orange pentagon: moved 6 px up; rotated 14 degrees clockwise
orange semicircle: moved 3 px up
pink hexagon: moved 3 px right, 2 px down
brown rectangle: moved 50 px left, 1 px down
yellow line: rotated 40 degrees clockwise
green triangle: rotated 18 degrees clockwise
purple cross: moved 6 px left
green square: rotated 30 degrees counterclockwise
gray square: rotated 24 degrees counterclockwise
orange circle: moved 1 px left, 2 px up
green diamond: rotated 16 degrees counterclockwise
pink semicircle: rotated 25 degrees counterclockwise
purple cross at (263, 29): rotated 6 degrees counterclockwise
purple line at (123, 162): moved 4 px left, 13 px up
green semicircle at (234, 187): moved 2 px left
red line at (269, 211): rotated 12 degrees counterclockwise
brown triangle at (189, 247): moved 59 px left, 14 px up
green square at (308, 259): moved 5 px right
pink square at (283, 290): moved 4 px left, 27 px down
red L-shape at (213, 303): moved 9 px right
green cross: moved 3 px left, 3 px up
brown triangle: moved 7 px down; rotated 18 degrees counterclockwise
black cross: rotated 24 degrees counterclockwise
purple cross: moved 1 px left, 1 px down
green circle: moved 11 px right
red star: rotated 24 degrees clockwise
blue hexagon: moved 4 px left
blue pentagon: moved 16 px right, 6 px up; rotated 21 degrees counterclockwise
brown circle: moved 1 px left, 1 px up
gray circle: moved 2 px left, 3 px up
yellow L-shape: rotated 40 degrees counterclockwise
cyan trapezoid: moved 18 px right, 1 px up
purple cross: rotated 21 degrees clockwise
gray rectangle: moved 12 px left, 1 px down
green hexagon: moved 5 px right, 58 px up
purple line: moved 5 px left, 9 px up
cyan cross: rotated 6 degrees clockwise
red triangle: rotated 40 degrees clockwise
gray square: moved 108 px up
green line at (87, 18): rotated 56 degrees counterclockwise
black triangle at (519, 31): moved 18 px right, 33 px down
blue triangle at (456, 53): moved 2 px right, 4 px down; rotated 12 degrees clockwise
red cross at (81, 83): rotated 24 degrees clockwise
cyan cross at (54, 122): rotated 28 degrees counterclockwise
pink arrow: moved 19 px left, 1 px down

* WRITTEN INSTRUCTION *
Can you copy every item above, word for word and in the same order, with nothing added or left out?

* WRITTEN REPLY *
orange pentagon: moved 6 px up; rotated 14 degrees clockwise
orange semicircle: moved 3 px up
pink hexagon: moved 3 px right, 2 px down
brown rectangle: moved 50 px left, 1 px down
yellow line: rotated 40 degrees clockwise
green triangle: rotated 18 degrees clockwise
purple cross: moved 6 px left
green square: rotated 30 degrees counterclockwise
gray square: rotated 24 degrees counterclockwise
orange circle: moved 1 px left, 2 px up
green diamond: rotated 16 degrees counterclockwise
pink semicircle: rotated 25 degrees counterclockwise
purple cross at (263, 29): rotated 6 degrees counterclockwise
purple line at (123, 162): moved 4 px left, 13 px up
green semicircle at (234, 187): moved 2 px left
red line at (269, 211): rotated 12 degrees counterclockwise
brown triangle at (189, 247): moved 59 px left, 14 px up
green square at (308, 259): moved 5 px right
pink square at (283, 290): moved 4 px left, 27 px down
red L-shape at (213, 303): moved 9 px right
green cross: moved 3 px left, 3 px up
brown triangle: moved 7 px down; rotated 18 degrees counterclockwise
black cross: rotated 24 degrees counterclockwise
purple cross: moved 1 px left, 1 px down
green circle: moved 11 px right
red star: rotated 24 degrees clockwise
blue hexagon: moved 4 px left
blue pentagon: moved 16 px right, 6 px up; rotated 21 degrees counterclockwise
brown circle: moved 1 px left, 1 px up
gray circle: moved 2 px left, 3 px up
yellow L-shape: rotated 40 degrees counterclockwise
cyan trapezoid: moved 18 px right, 1 px up
purple cross: rotated 21 degrees clockwise
gray rectangle: moved 12 px left, 1 px down
green hexagon: moved 5 px right, 58 px up
purple line: moved 5 px left, 9 px up
cyan cross: rotated 6 degrees clockwise
red triangle: rotated 40 degrees clockwise
gray square: moved 108 px up
green line at (87, 18): rotated 56 degrees counterclockwise
black triangle at (519, 31): moved 18 px right, 33 px down
blue triangle at (456, 53): moved 2 px right, 4 px down; rotated 12 degrees clockwise
red cross at (81, 83): rotated 24 degrees clockwise
cyan cross at (54, 122): rotated 28 degrees counterclockwise
pink arrow: moved 19 px left, 1 px down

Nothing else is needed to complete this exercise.